▶ WORK TO COMPLETE
The response should contain only those lines of the entries below that include the string "MOSI".

*** DATA SECTION ***

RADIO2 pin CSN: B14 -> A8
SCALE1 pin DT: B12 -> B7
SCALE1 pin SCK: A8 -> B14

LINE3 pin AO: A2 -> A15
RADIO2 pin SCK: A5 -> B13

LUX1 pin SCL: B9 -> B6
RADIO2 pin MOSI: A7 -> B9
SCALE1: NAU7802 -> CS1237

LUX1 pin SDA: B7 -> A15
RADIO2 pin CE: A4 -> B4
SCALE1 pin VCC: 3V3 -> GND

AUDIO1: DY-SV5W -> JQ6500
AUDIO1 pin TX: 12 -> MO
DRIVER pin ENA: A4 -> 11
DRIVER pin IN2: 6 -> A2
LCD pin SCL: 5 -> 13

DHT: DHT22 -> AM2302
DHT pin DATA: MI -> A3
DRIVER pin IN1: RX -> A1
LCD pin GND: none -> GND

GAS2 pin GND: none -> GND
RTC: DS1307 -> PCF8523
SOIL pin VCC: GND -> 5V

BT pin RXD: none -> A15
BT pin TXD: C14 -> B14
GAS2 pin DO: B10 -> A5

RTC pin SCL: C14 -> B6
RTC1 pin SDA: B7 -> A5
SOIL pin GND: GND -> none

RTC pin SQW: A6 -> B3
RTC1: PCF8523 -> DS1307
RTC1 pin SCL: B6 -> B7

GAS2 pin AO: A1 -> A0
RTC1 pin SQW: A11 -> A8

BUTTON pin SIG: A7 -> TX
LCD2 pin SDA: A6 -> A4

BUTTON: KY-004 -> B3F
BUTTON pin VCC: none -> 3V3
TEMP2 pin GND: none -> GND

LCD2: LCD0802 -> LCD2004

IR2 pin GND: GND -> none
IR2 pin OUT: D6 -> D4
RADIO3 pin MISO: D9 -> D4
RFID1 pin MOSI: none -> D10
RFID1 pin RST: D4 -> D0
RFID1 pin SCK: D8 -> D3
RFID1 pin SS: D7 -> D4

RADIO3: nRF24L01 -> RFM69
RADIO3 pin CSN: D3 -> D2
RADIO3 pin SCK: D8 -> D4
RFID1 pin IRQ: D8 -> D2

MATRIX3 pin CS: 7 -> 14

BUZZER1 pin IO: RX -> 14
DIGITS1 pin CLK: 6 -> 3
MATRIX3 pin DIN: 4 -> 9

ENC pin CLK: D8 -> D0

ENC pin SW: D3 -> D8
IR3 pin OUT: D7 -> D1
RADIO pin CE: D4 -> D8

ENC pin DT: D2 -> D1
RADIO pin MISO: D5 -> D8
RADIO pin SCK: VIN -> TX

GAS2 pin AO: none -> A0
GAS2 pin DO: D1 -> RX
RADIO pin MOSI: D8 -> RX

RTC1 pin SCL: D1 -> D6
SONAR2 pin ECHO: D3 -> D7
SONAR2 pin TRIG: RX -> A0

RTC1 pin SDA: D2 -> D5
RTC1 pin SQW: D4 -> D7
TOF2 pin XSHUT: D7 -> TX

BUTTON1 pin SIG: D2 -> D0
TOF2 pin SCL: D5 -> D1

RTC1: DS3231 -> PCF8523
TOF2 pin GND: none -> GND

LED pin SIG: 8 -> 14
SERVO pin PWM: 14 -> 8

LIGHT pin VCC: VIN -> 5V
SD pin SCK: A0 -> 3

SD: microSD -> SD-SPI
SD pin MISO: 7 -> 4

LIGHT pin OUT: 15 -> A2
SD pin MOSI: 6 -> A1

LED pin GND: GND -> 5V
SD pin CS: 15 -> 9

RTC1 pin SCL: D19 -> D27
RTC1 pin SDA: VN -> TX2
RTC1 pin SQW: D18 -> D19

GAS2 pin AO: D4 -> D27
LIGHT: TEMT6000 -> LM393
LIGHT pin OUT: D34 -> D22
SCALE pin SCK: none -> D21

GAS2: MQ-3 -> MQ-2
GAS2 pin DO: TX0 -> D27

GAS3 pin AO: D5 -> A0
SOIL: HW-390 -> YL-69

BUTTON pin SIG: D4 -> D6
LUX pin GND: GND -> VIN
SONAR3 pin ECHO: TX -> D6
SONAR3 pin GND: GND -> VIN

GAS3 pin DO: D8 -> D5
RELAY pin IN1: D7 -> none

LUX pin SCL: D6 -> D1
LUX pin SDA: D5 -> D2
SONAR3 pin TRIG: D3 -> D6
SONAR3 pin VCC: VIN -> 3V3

*** End of DATA SECTION ***

▶ COMPLETED EXERCISE
RADIO2 pin MOSI: A7 -> B9
RFID1 pin MOSI: none -> D10
RADIO pin MOSI: D8 -> RX
SD pin MOSI: 6 -> A1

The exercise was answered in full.